**Activity**
Beginning at the line that includes "L2: 33uH (+24V, SIG5) -> none" in the entries below, print each line exactly as it appears, through the last one.

==== Extracted material ====

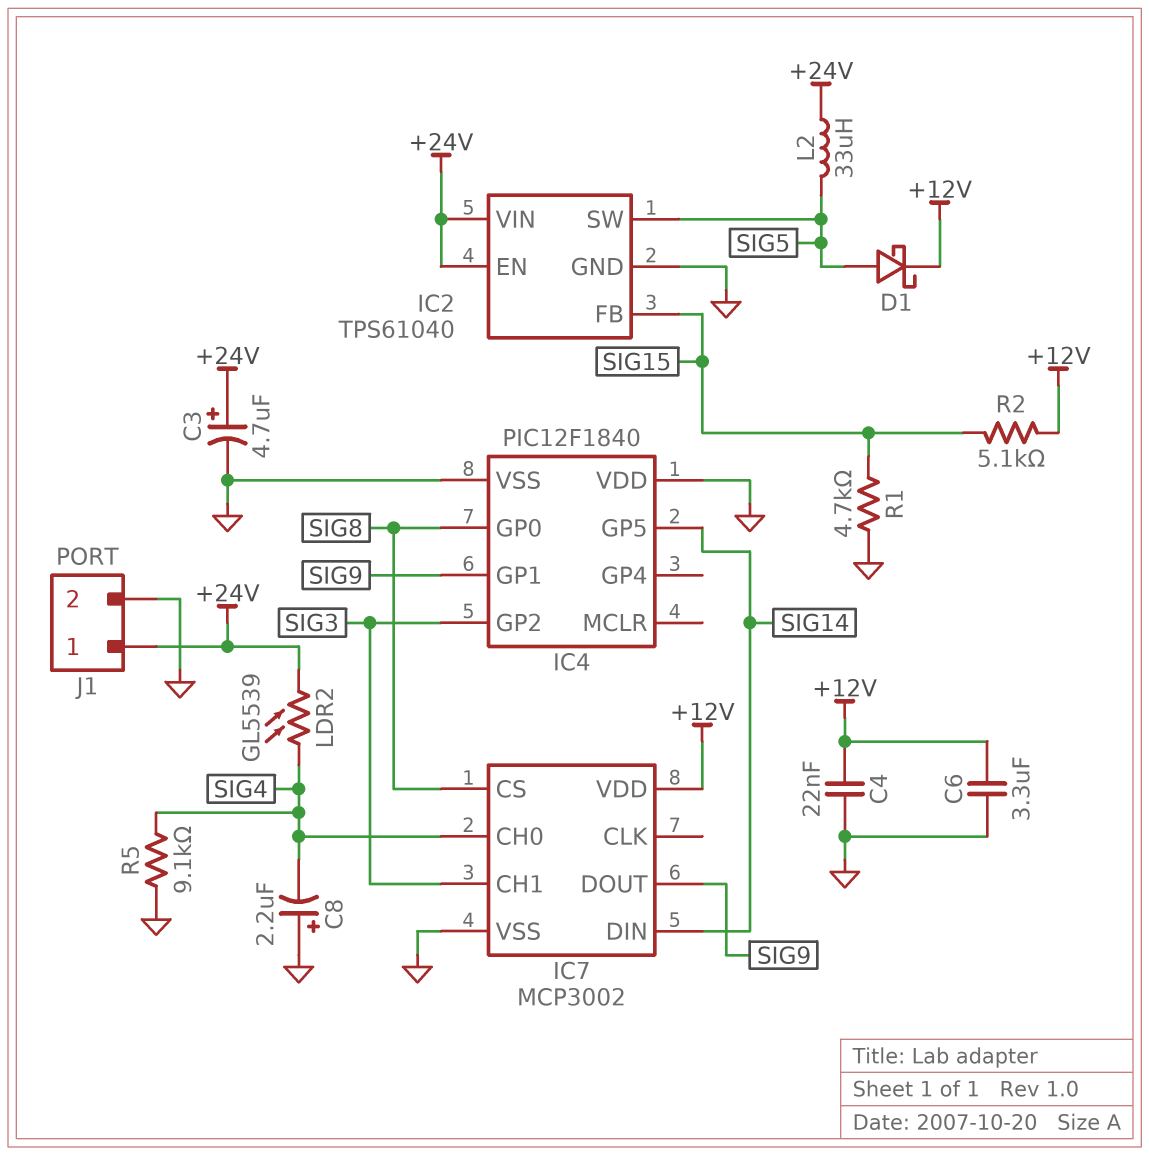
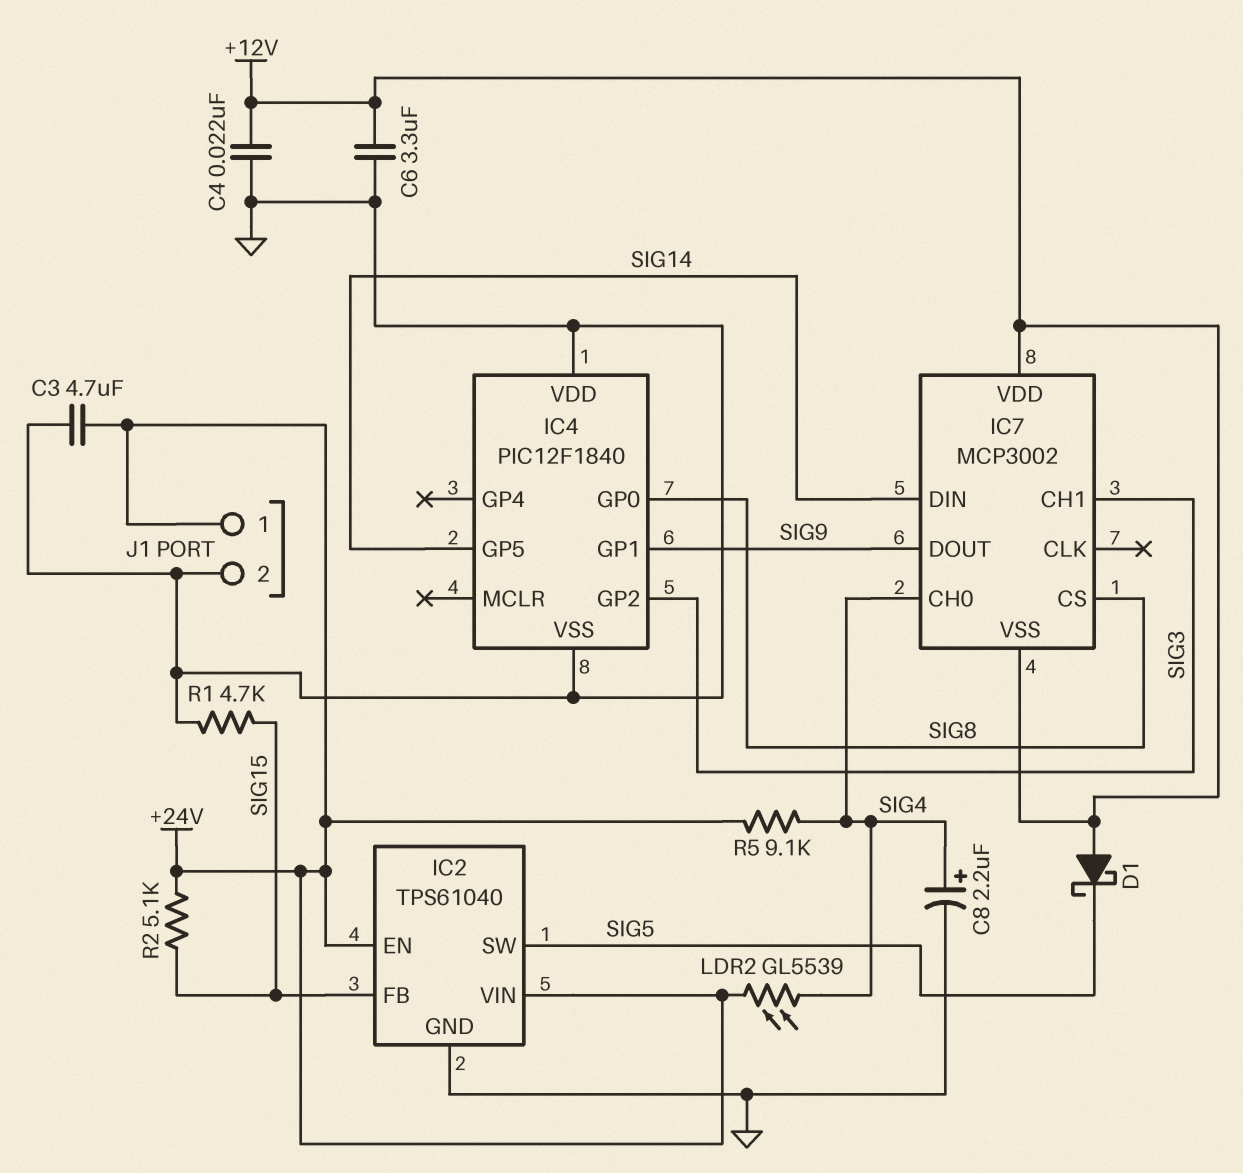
C3: 4.7uF (plus +24V, minus GND) -> 4.7uF (+24V, GND)
C8: 2.2uF (plus GND, minus SIG4) -> 2.2uF (plus SIG4, minus GND)
D1: schottky (A SIG5, K +12V) -> schottky (A +12V, K SIG5)
IC7 pin VSS: GND -> +12V
L2: 33uH (+24V, SIG5) -> none
R2: 5.1k (+12V, SIG15) -> 5.1k (+24V, SIG15)
R5: 9.1k (GND, SIG4) -> 9.1k (+24V, SIG4)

====

**Answer section**
L2: 33uH (+24V, SIG5) -> none
R2: 5.1k (+12V, SIG15) -> 5.1k (+24V, SIG15)
R5: 9.1k (GND, SIG4) -> 9.1k (+24V, SIG4)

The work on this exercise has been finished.